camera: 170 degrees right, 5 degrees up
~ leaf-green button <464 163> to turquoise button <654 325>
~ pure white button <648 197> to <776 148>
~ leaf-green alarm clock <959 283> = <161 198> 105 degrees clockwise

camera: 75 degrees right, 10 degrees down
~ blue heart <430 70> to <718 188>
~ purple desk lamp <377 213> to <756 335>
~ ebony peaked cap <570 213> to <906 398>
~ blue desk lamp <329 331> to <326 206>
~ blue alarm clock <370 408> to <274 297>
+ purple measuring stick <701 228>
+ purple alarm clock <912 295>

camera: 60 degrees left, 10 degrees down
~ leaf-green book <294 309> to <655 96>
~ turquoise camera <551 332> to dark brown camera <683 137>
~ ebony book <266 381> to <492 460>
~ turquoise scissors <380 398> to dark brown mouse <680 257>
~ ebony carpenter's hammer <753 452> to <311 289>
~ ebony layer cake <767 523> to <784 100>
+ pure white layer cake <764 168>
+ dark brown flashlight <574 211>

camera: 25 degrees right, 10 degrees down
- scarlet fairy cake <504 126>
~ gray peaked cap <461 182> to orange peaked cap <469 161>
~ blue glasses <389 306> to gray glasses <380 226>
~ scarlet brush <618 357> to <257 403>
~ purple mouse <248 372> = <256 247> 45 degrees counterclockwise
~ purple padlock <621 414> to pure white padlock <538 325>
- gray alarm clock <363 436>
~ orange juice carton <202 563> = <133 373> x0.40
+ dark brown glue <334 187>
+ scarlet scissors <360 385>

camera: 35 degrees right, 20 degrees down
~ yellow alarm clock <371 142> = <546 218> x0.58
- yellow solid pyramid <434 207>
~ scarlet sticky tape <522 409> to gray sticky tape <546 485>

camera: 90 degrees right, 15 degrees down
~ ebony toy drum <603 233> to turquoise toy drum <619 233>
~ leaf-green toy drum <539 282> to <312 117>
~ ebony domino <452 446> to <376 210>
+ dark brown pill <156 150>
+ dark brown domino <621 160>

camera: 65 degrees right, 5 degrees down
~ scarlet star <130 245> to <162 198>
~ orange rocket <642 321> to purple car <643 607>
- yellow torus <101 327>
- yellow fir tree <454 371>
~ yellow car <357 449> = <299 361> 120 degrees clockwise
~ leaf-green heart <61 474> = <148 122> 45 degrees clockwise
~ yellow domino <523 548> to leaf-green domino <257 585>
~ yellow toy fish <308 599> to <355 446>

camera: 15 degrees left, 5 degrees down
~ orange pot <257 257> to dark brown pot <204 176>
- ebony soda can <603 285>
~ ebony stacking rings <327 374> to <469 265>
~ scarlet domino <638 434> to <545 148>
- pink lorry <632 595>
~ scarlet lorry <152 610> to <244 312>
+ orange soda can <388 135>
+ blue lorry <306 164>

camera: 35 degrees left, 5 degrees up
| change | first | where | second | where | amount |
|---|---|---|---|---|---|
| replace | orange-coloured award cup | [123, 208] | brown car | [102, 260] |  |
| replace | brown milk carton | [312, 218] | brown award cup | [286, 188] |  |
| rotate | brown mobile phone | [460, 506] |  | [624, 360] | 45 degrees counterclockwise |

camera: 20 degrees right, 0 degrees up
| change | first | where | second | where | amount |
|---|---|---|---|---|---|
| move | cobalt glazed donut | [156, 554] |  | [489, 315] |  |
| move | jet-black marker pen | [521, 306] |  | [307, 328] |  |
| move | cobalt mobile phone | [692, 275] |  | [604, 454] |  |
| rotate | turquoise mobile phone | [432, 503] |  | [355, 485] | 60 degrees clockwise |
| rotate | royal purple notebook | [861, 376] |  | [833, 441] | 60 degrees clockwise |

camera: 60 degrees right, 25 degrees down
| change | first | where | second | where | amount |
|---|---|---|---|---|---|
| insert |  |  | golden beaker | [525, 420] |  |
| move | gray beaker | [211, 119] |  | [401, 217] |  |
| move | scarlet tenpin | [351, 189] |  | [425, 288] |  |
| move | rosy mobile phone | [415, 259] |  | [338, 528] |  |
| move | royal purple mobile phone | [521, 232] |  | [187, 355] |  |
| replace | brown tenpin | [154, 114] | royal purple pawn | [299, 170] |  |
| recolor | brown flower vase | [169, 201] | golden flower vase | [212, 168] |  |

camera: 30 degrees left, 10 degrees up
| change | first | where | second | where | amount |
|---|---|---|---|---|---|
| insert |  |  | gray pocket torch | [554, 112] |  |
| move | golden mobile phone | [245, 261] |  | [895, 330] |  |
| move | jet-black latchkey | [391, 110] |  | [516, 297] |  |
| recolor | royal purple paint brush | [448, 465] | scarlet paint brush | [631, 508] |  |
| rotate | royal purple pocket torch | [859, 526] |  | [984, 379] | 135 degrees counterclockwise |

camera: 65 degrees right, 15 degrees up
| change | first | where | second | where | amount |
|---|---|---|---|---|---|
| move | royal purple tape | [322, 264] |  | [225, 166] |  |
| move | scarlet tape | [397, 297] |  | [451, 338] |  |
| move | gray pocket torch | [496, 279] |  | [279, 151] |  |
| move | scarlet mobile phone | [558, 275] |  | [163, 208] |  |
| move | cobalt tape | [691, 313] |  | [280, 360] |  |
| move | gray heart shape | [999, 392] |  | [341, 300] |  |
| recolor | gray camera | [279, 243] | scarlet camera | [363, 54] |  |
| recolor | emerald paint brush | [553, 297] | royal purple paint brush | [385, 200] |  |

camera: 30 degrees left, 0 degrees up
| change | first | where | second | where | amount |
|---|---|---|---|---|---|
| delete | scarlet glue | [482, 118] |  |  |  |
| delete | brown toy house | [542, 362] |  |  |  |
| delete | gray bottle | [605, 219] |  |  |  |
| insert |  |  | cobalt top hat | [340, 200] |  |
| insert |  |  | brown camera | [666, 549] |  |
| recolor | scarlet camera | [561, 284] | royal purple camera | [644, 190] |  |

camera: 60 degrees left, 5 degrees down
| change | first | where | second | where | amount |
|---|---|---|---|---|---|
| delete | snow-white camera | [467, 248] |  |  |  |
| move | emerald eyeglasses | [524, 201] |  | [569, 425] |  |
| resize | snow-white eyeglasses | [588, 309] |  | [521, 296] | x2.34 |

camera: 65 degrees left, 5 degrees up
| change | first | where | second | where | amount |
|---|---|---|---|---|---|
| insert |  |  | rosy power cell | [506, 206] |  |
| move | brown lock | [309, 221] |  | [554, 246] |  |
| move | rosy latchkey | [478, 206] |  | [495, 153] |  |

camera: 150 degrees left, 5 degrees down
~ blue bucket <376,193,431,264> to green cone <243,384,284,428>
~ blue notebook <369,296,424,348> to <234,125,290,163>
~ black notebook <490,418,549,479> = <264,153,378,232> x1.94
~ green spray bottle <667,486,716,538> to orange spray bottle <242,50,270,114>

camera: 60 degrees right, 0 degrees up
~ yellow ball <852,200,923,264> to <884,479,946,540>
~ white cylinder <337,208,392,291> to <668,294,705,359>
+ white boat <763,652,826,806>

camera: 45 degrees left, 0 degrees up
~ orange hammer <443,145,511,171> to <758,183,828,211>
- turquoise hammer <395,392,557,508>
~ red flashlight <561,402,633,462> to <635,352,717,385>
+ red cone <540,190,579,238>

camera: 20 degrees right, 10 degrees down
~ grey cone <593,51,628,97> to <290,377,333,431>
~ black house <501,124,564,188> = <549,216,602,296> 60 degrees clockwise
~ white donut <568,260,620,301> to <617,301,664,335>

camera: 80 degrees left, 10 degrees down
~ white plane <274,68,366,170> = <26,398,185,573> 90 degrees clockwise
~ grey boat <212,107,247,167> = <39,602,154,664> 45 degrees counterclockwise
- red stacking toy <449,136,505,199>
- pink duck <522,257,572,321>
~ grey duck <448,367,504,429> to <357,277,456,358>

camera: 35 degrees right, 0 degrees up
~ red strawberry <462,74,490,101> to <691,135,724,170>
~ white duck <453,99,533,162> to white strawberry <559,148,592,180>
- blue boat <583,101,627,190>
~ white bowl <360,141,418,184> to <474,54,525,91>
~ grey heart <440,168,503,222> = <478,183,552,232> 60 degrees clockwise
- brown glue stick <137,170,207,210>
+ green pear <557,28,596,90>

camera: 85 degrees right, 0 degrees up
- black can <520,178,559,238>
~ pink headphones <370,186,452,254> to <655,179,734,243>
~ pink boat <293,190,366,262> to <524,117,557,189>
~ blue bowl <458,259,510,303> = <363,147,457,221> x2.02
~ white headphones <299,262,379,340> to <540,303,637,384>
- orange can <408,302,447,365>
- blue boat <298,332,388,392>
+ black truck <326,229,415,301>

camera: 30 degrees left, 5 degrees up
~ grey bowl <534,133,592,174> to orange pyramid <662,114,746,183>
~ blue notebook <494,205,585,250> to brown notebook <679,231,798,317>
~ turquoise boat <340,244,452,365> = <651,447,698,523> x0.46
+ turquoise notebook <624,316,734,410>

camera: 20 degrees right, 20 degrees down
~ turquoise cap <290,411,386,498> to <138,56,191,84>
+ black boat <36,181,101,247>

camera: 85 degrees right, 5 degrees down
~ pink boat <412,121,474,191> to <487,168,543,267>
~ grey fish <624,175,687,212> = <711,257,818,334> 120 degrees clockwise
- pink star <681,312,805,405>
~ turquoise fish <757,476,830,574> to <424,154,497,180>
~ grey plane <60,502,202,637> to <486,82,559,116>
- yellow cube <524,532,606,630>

**Aim of the task:**
Retype, exactly and in full, the lines above from the one containing "jet-black marker pen" through the one containing "rosy mobile phone".

**Answer section:**
| move | jet-black marker pen | [521, 306] |  | [307, 328] |  |
| move | cobalt mobile phone | [692, 275] |  | [604, 454] |  |
| rotate | turquoise mobile phone | [432, 503] |  | [355, 485] | 60 degrees clockwise |
| rotate | royal purple notebook | [861, 376] |  | [833, 441] | 60 degrees clockwise |

camera: 60 degrees right, 25 degrees down
| change | first | where | second | where | amount |
|---|---|---|---|---|---|
| insert |  |  | golden beaker | [525, 420] |  |
| move | gray beaker | [211, 119] |  | [401, 217] |  |
| move | scarlet tenpin | [351, 189] |  | [425, 288] |  |
| move | rosy mobile phone | [415, 259] |  | [338, 528] |  |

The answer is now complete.